* **Required work**
Start at the top of the records and, please, print each line exactly through the line that contains "before: rouleau à pâtisserie [turquoise]", leaving out all pictures.

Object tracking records
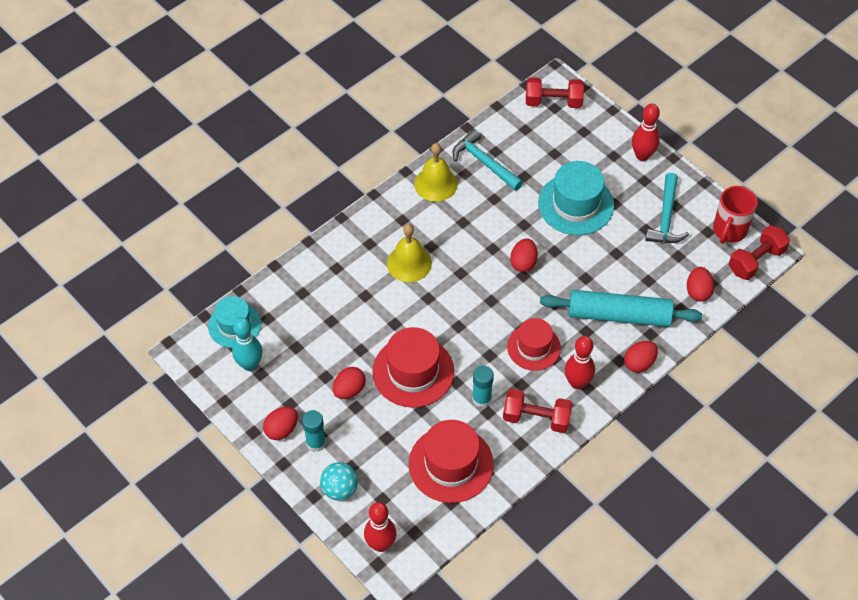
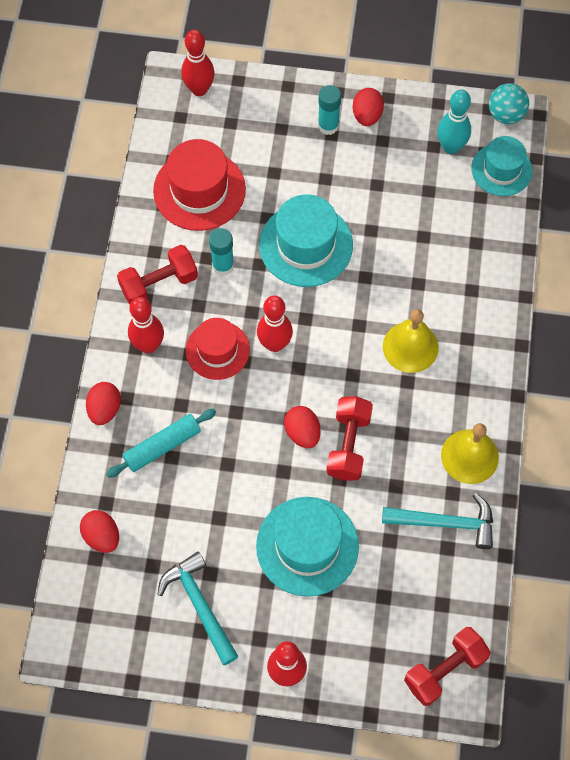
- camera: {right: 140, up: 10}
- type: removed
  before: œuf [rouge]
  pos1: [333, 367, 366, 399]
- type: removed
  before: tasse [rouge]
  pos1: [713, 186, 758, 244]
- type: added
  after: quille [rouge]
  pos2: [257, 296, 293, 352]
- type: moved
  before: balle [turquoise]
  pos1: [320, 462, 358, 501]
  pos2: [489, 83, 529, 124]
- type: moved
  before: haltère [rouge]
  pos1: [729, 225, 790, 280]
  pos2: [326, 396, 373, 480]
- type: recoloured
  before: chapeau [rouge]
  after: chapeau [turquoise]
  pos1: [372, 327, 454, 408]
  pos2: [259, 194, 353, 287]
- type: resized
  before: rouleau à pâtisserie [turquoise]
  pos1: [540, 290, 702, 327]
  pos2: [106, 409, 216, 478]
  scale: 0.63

* **Answer section**
- camera: {right: 140, up: 10}
- type: removed
  before: œuf [rouge]
  pos1: [333, 367, 366, 399]
- type: removed
  before: tasse [rouge]
  pos1: [713, 186, 758, 244]
- type: added
  after: quille [rouge]
  pos2: [257, 296, 293, 352]
- type: moved
  before: balle [turquoise]
  pos1: [320, 462, 358, 501]
  pos2: [489, 83, 529, 124]
- type: moved
  before: haltère [rouge]
  pos1: [729, 225, 790, 280]
  pos2: [326, 396, 373, 480]
- type: recoloured
  before: chapeau [rouge]
  after: chapeau [turquoise]
  pos1: [372, 327, 454, 408]
  pos2: [259, 194, 353, 287]
- type: resized
  before: rouleau à pâtisserie [turquoise]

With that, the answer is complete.